__Task to carry out__: Among the entries below, how many lines include "blue"? Give the number alone.

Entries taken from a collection
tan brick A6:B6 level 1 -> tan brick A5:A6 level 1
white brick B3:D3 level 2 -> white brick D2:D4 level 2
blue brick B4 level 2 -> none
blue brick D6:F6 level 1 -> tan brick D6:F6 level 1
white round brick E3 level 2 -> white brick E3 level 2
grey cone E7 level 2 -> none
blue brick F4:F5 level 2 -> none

* * *

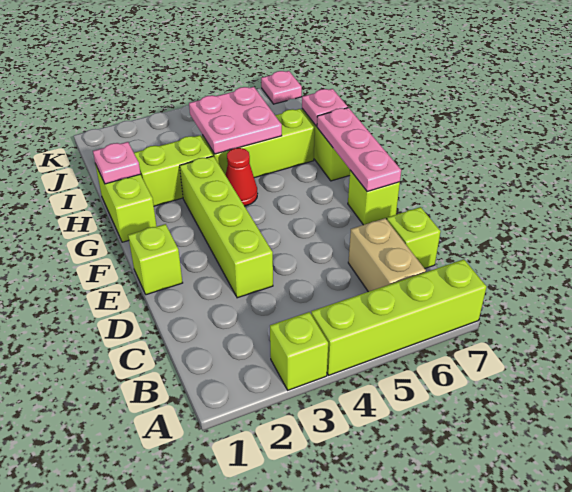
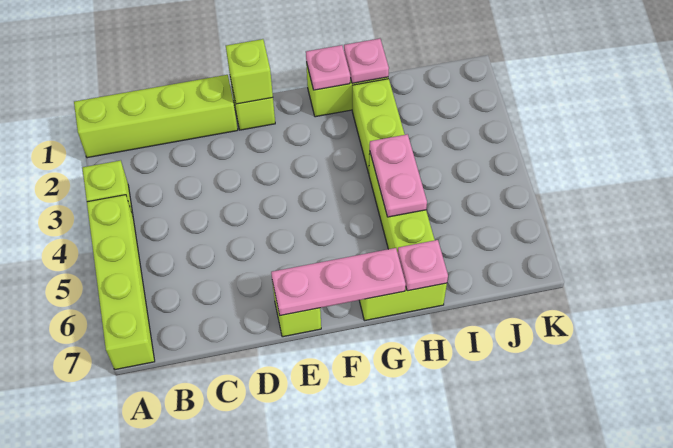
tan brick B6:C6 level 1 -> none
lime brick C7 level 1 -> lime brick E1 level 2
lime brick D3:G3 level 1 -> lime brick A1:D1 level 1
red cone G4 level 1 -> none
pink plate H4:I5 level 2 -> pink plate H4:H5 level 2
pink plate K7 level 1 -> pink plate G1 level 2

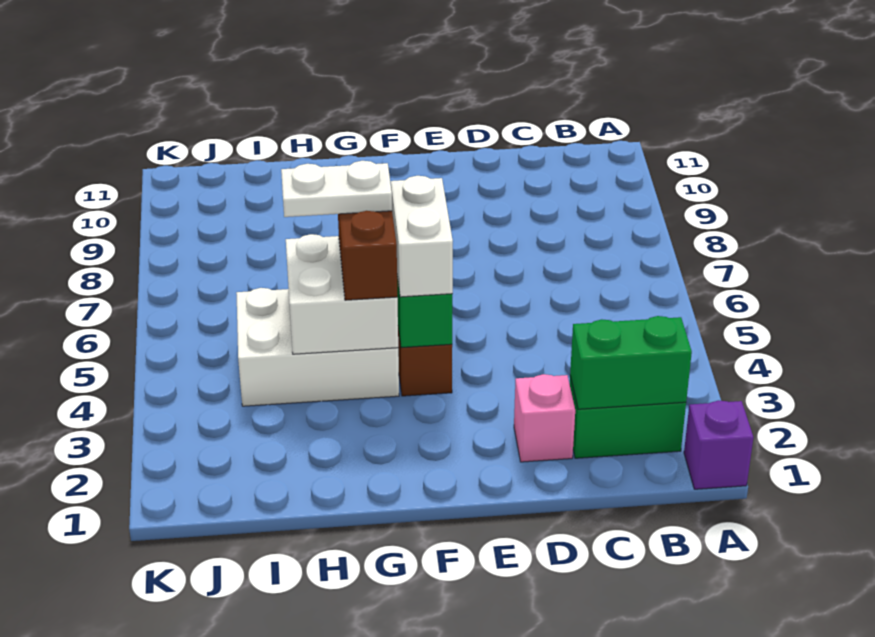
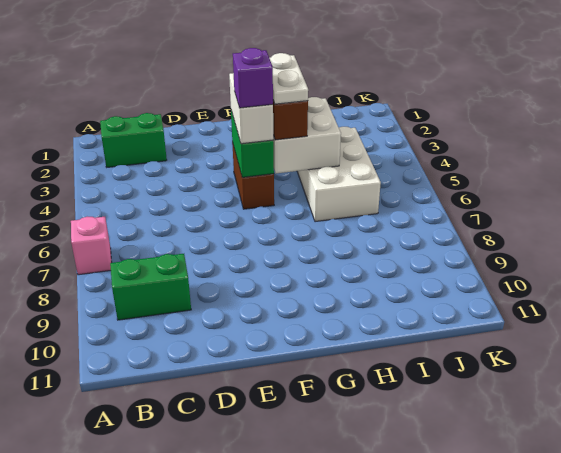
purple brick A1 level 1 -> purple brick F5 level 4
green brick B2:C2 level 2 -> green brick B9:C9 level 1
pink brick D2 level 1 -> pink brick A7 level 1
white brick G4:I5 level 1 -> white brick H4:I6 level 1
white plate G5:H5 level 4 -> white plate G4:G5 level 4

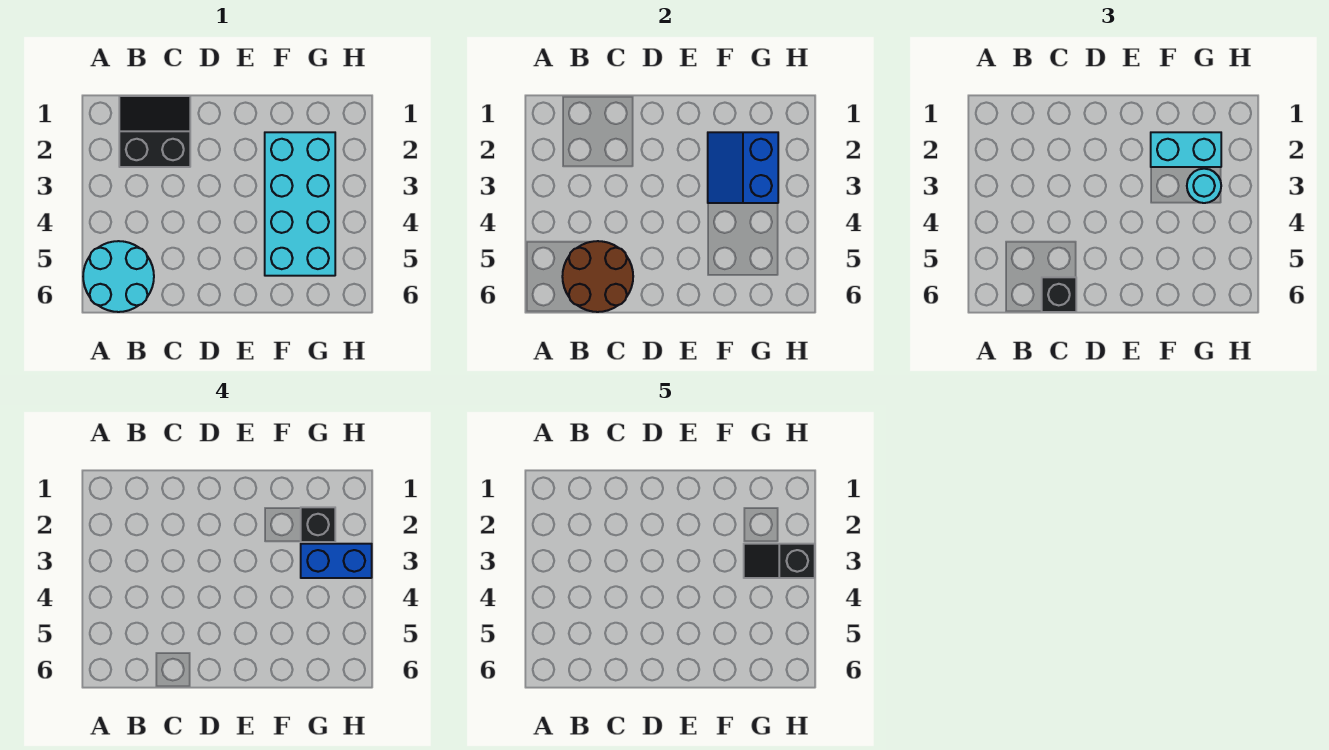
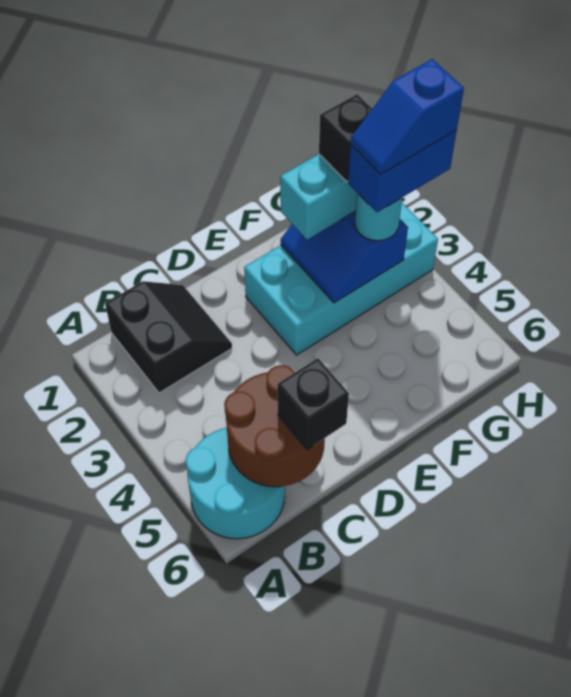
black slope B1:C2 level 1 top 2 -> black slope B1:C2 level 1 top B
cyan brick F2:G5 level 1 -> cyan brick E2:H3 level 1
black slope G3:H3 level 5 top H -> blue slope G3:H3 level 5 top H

__Response area__: 4